---------- Material shown ----------
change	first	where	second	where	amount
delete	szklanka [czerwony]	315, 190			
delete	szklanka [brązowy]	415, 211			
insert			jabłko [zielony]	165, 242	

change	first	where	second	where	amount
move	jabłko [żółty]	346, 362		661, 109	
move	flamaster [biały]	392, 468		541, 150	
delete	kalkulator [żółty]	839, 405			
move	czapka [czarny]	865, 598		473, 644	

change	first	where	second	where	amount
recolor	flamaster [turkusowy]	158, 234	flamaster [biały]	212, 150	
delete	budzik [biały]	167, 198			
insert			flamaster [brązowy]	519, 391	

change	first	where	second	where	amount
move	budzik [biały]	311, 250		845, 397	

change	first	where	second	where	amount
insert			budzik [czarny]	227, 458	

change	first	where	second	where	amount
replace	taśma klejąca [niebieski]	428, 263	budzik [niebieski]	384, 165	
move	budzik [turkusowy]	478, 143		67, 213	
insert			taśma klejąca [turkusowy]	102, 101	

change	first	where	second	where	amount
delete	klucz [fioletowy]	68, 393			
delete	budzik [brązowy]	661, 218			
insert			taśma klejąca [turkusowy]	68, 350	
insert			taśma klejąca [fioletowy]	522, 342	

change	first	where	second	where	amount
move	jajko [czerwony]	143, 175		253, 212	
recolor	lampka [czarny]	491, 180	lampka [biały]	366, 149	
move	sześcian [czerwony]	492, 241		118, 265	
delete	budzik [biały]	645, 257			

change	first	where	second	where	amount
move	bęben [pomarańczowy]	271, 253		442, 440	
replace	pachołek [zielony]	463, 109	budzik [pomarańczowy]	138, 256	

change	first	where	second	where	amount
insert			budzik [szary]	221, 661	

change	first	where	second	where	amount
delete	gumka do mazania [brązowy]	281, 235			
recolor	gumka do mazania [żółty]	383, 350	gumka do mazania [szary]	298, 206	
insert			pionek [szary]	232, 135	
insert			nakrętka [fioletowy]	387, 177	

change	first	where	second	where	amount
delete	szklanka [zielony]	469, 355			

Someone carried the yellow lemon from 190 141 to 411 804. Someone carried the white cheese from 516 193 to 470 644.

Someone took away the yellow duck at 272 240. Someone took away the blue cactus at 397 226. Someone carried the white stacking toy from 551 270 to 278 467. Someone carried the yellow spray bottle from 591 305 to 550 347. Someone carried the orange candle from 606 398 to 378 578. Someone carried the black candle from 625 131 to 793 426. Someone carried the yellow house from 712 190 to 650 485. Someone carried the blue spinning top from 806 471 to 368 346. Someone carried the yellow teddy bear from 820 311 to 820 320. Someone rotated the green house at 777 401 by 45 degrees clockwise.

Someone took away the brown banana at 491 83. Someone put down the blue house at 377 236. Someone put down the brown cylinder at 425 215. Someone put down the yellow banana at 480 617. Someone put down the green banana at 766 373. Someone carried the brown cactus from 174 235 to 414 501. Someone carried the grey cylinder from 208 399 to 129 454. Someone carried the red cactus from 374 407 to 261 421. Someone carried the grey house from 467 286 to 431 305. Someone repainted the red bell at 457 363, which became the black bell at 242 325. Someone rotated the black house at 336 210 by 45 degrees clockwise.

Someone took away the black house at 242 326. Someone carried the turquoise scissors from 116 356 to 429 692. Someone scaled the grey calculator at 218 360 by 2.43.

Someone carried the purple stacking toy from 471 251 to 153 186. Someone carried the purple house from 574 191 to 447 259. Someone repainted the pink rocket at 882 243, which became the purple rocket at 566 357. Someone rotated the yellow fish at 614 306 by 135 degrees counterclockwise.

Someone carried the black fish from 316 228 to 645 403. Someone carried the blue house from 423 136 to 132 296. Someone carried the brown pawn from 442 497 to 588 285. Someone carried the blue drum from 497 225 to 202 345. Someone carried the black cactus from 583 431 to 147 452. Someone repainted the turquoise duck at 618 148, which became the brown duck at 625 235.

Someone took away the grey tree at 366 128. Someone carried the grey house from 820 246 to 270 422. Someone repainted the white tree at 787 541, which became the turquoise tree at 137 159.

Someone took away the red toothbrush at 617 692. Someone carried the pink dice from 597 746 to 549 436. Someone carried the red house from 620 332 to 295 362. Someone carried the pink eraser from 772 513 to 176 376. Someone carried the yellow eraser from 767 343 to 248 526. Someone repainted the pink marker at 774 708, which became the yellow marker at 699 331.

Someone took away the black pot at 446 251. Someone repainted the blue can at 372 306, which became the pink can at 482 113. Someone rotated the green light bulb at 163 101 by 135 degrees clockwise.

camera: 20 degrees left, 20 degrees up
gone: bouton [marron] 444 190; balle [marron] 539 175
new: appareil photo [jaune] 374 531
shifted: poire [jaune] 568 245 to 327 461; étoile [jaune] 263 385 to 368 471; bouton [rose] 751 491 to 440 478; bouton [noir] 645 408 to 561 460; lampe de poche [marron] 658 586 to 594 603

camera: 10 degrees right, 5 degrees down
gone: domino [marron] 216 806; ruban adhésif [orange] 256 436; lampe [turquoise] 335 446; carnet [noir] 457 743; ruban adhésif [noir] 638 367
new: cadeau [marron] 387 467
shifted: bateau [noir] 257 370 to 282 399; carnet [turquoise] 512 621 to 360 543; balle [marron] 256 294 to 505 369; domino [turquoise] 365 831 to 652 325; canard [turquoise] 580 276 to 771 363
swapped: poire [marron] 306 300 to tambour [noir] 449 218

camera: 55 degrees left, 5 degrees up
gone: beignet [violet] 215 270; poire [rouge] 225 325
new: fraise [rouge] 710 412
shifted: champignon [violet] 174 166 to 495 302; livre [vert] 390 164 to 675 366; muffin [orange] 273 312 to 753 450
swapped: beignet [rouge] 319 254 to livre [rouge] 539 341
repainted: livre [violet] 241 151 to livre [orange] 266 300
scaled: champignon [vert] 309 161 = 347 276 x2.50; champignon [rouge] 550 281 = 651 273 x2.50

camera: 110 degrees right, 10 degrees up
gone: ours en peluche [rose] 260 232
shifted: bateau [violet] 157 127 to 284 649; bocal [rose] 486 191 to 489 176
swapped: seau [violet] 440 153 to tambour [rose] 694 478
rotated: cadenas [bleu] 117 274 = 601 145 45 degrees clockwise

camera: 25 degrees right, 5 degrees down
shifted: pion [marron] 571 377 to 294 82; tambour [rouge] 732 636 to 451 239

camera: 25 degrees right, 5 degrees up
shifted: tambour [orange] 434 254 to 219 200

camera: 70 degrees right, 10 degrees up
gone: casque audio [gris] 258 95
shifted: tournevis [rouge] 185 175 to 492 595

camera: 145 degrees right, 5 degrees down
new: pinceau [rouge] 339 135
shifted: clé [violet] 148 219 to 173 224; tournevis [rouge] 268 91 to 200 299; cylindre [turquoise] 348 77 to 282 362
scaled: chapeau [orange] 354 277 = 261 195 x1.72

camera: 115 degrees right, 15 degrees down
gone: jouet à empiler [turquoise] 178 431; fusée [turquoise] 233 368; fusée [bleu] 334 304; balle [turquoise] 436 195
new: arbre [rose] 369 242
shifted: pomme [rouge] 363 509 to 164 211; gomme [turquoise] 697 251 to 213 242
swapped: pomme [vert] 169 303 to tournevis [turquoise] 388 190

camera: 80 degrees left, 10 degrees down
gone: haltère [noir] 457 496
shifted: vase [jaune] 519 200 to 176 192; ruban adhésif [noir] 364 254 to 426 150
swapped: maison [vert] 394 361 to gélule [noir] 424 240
----------
__Exercise details__: Each line of the data that contains "lampe" belongs in the answer.

__Exercise answer__:
shifted: poire [jaune] 568 245 to 327 461; étoile [jaune] 263 385 to 368 471; bouton [rose] 751 491 to 440 478; bouton [noir] 645 408 to 561 460; lampe de poche [marron] 658 586 to 594 603
gone: domino [marron] 216 806; ruban adhésif [orange] 256 436; lampe [turquoise] 335 446; carnet [noir] 457 743; ruban adhésif [noir] 638 367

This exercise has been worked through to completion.